◆ **PROBLEM**
Reproduce every line of the listing as written, apart from the pictures.

═══ MATERIAL PROVIDED ═══

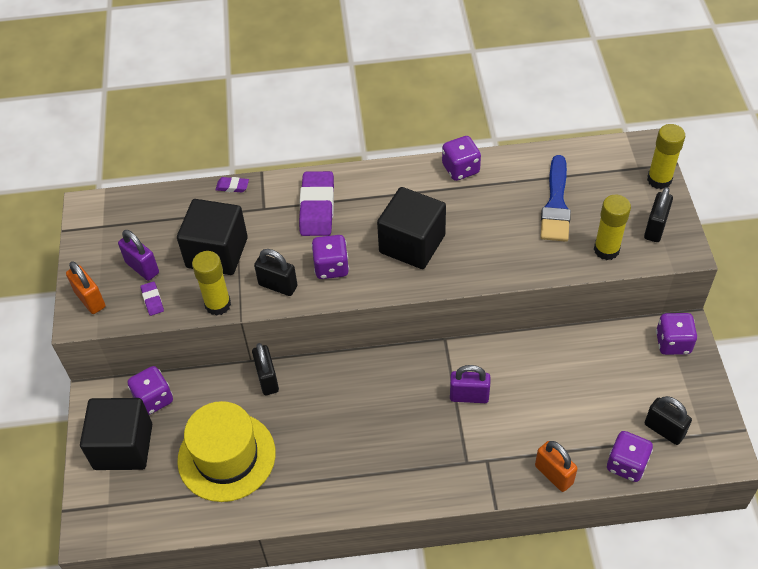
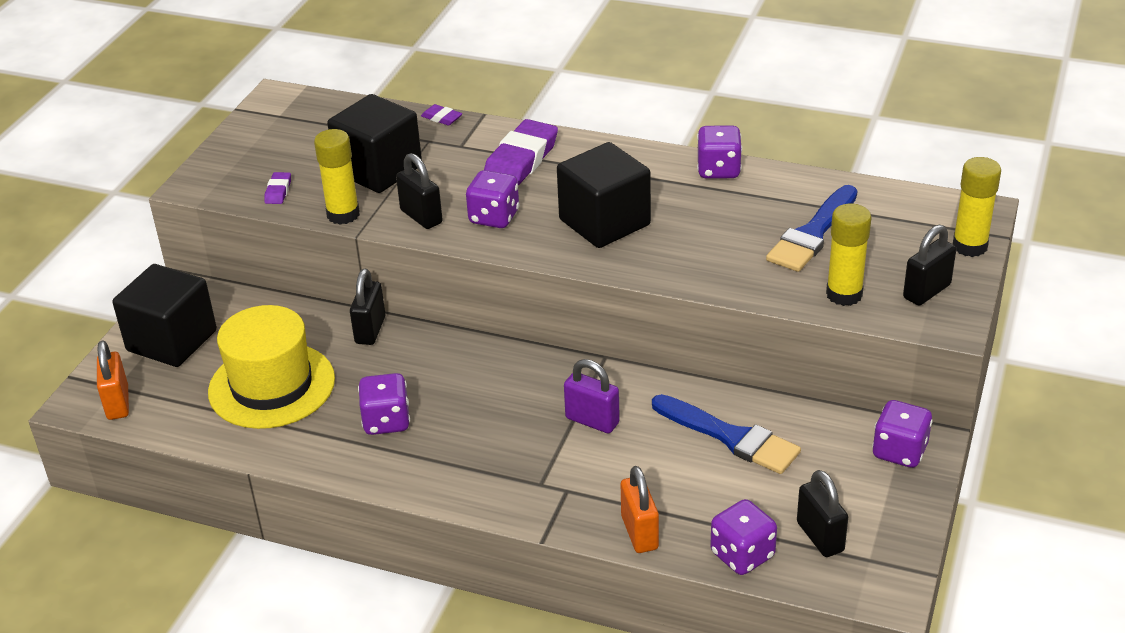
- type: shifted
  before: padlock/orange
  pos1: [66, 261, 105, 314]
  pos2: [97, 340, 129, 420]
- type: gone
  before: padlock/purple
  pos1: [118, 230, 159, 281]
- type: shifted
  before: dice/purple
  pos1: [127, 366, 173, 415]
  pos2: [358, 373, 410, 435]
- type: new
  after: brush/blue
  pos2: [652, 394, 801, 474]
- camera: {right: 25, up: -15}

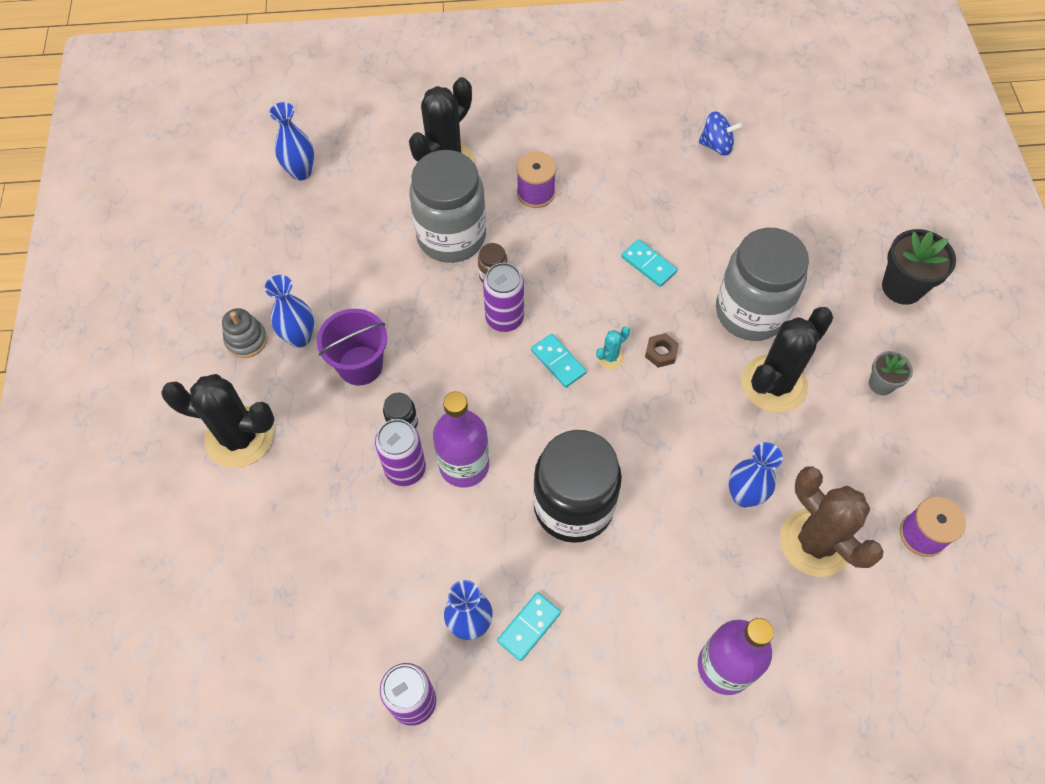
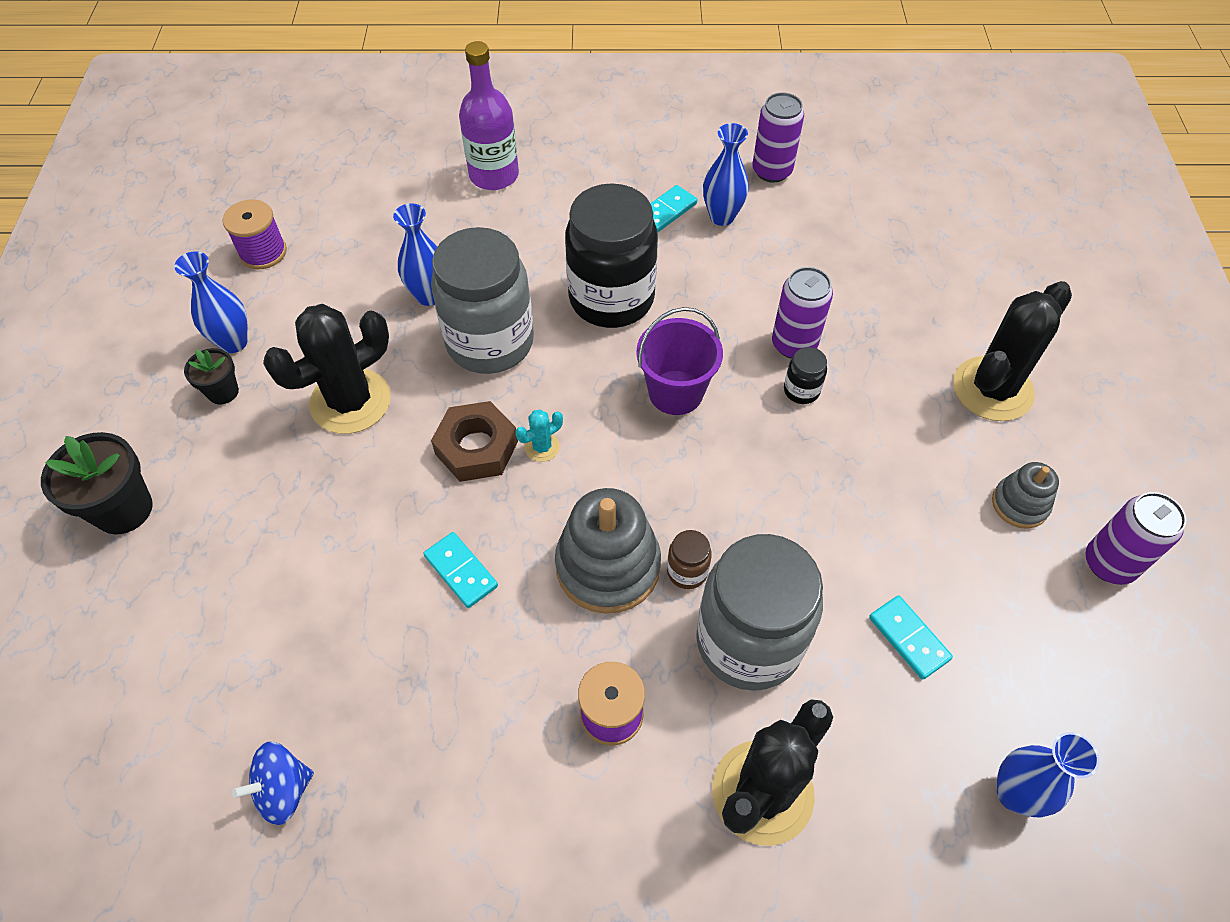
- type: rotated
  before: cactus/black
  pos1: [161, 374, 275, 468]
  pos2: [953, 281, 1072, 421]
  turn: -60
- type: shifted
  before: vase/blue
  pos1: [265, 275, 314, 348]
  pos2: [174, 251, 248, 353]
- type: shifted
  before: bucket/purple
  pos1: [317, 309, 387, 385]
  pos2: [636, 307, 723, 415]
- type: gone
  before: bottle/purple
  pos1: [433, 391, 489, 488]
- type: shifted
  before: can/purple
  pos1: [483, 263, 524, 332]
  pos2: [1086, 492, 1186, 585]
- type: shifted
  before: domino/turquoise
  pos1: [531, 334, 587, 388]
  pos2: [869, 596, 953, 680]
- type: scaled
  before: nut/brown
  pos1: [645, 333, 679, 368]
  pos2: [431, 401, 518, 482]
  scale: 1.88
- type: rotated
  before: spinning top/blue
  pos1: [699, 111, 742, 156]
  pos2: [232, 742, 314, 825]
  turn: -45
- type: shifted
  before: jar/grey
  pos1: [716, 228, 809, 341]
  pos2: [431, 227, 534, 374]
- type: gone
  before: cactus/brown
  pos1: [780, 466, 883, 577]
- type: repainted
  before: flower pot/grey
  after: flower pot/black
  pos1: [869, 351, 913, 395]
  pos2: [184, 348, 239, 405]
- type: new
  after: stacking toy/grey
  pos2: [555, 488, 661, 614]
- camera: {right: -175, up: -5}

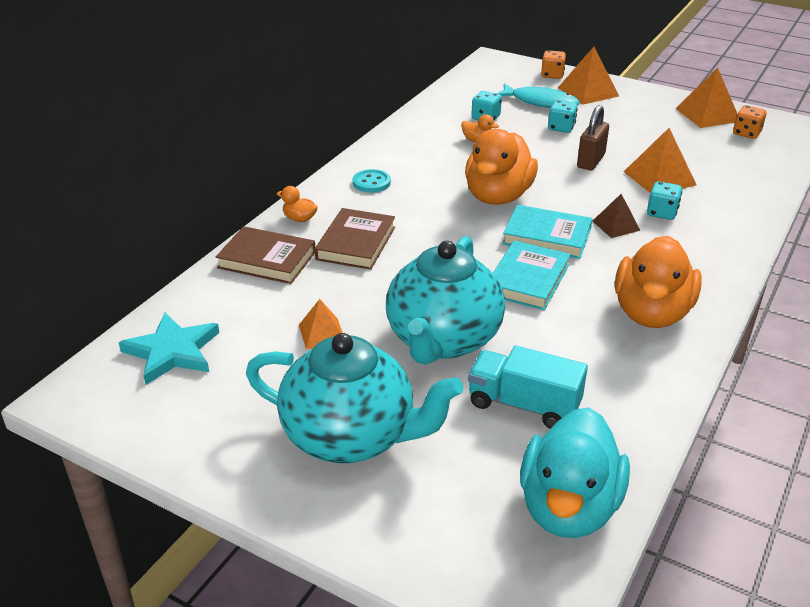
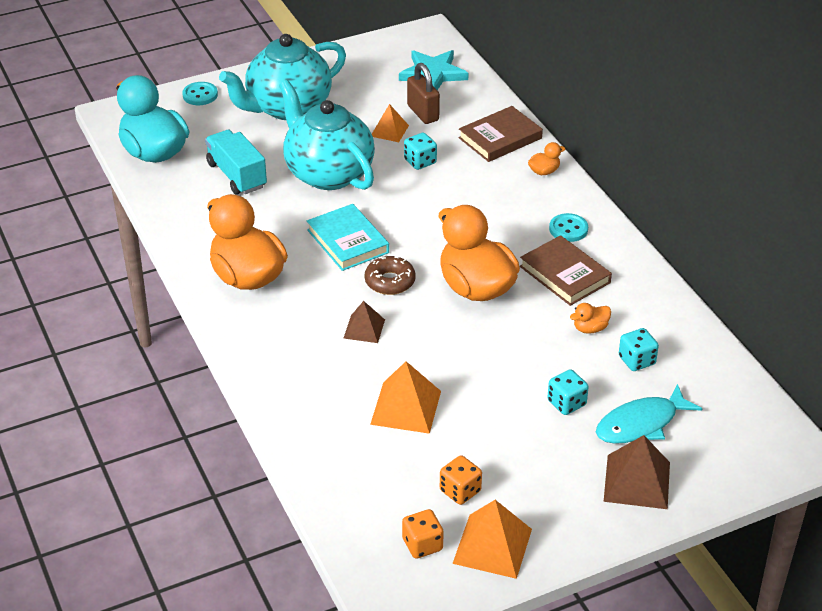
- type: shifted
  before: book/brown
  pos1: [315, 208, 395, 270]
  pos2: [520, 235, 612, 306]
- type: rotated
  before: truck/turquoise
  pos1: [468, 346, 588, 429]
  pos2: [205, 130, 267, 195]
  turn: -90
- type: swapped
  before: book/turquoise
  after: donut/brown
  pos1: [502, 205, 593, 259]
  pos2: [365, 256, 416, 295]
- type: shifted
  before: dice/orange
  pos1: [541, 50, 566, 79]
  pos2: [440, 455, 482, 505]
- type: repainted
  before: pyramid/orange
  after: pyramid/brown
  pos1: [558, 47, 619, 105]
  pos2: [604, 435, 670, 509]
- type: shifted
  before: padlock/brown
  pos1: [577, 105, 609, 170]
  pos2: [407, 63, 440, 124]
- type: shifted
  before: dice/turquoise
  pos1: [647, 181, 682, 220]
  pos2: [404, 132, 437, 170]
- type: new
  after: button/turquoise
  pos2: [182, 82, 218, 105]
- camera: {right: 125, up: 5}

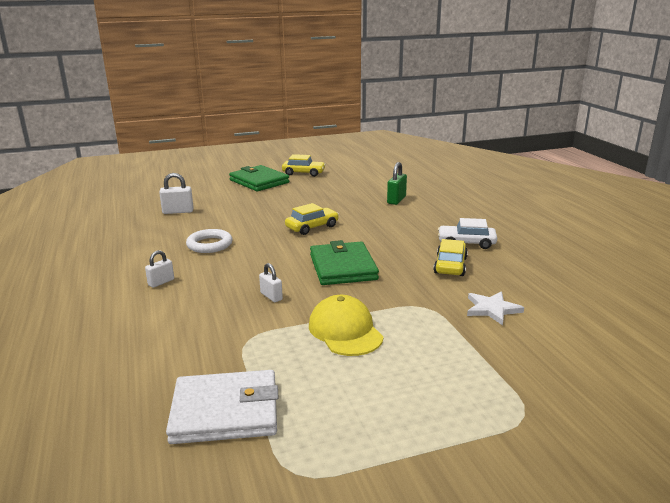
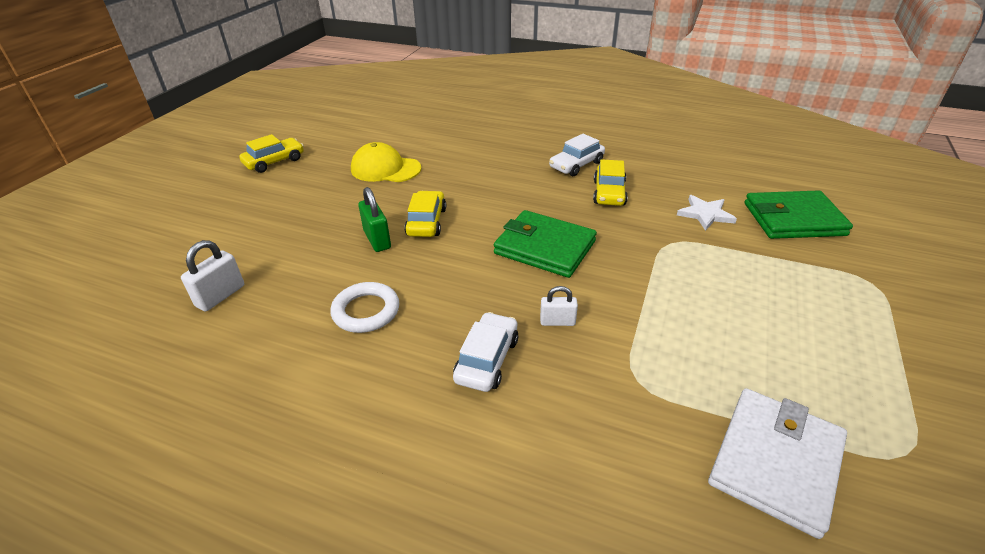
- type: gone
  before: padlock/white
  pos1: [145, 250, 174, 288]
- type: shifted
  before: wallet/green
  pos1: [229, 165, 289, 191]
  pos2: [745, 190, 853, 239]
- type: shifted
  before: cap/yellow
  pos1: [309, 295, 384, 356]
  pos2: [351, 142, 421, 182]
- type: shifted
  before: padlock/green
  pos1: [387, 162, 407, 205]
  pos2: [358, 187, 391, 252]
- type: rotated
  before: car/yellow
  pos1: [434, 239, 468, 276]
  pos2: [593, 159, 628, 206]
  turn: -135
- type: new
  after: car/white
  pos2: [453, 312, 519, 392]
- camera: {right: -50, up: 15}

═══

◆ **ANSWER BOX**
- type: shifted
  before: padlock/orange
  pos1: [66, 261, 105, 314]
  pos2: [97, 340, 129, 420]
- type: gone
  before: padlock/purple
  pos1: [118, 230, 159, 281]
- type: shifted
  before: dice/purple
  pos1: [127, 366, 173, 415]
  pos2: [358, 373, 410, 435]
- type: new
  after: brush/blue
  pos2: [652, 394, 801, 474]
- camera: {right: 25, up: -15}

- type: rotated
  before: cactus/black
  pos1: [161, 374, 275, 468]
  pos2: [953, 281, 1072, 421]
  turn: -60
- type: shifted
  before: vase/blue
  pos1: [265, 275, 314, 348]
  pos2: [174, 251, 248, 353]
- type: shifted
  before: bucket/purple
  pos1: [317, 309, 387, 385]
  pos2: [636, 307, 723, 415]
- type: gone
  before: bottle/purple
  pos1: [433, 391, 489, 488]
- type: shifted
  before: can/purple
  pos1: [483, 263, 524, 332]
  pos2: [1086, 492, 1186, 585]
- type: shifted
  before: domino/turquoise
  pos1: [531, 334, 587, 388]
  pos2: [869, 596, 953, 680]
- type: scaled
  before: nut/brown
  pos1: [645, 333, 679, 368]
  pos2: [431, 401, 518, 482]
  scale: 1.88
- type: rotated
  before: spinning top/blue
  pos1: [699, 111, 742, 156]
  pos2: [232, 742, 314, 825]
  turn: -45
- type: shifted
  before: jar/grey
  pos1: [716, 228, 809, 341]
  pos2: [431, 227, 534, 374]
- type: gone
  before: cactus/brown
  pos1: [780, 466, 883, 577]
- type: repainted
  before: flower pot/grey
  after: flower pot/black
  pos1: [869, 351, 913, 395]
  pos2: [184, 348, 239, 405]
- type: new
  after: stacking toy/grey
  pos2: [555, 488, 661, 614]
- camera: {right: -175, up: -5}

- type: shifted
  before: book/brown
  pos1: [315, 208, 395, 270]
  pos2: [520, 235, 612, 306]
- type: rotated
  before: truck/turquoise
  pos1: [468, 346, 588, 429]
  pos2: [205, 130, 267, 195]
  turn: -90
- type: swapped
  before: book/turquoise
  after: donut/brown
  pos1: [502, 205, 593, 259]
  pos2: [365, 256, 416, 295]
- type: shifted
  before: dice/orange
  pos1: [541, 50, 566, 79]
  pos2: [440, 455, 482, 505]
- type: repainted
  before: pyramid/orange
  after: pyramid/brown
  pos1: [558, 47, 619, 105]
  pos2: [604, 435, 670, 509]
- type: shifted
  before: padlock/brown
  pos1: [577, 105, 609, 170]
  pos2: [407, 63, 440, 124]
- type: shifted
  before: dice/turquoise
  pos1: [647, 181, 682, 220]
  pos2: [404, 132, 437, 170]
- type: new
  after: button/turquoise
  pos2: [182, 82, 218, 105]
- camera: {right: 125, up: 5}

- type: gone
  before: padlock/white
  pos1: [145, 250, 174, 288]
- type: shifted
  before: wallet/green
  pos1: [229, 165, 289, 191]
  pos2: [745, 190, 853, 239]
- type: shifted
  before: cap/yellow
  pos1: [309, 295, 384, 356]
  pos2: [351, 142, 421, 182]
- type: shifted
  before: padlock/green
  pos1: [387, 162, 407, 205]
  pos2: [358, 187, 391, 252]
- type: rotated
  before: car/yellow
  pos1: [434, 239, 468, 276]
  pos2: [593, 159, 628, 206]
  turn: -135
- type: new
  after: car/white
  pos2: [453, 312, 519, 392]
- camera: {right: -50, up: 15}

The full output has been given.